GIVEN INFORMATION =>
***

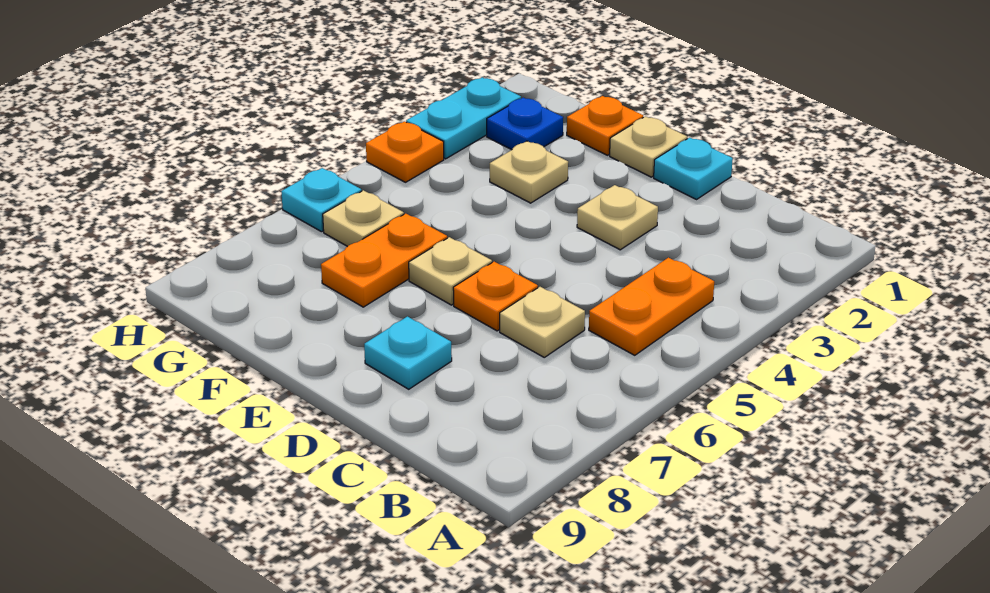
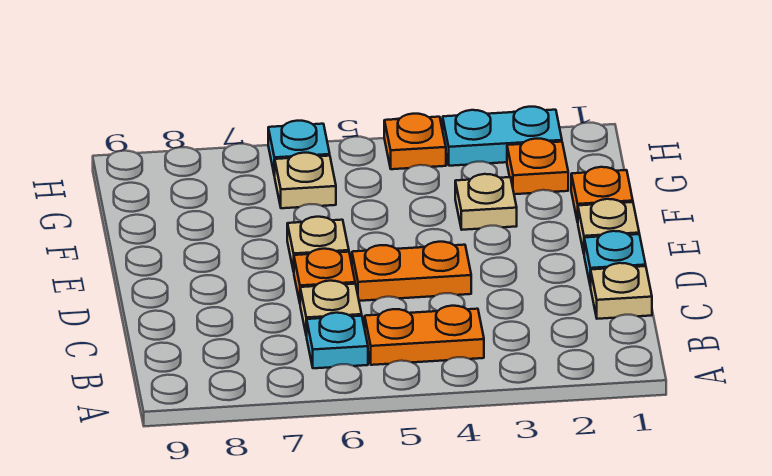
tan plate D3 level 1 -> tan plate C1 level 1
cyan plate D8 level 1 -> cyan plate B6 level 1
orange plate F6:F7 level 1 -> orange plate D4:D5 level 1
blue plate G2 level 1 -> orange plate G2 level 1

***

ACTION ITEM =>
Please output, exactly, the lines of the listing from the one containing "cyan plate D8" through the last, inclusive, and no other lines.

EXERCISE OUTPUT =>
cyan plate D8 level 1 -> cyan plate B6 level 1
orange plate F6:F7 level 1 -> orange plate D4:D5 level 1
blue plate G2 level 1 -> orange plate G2 level 1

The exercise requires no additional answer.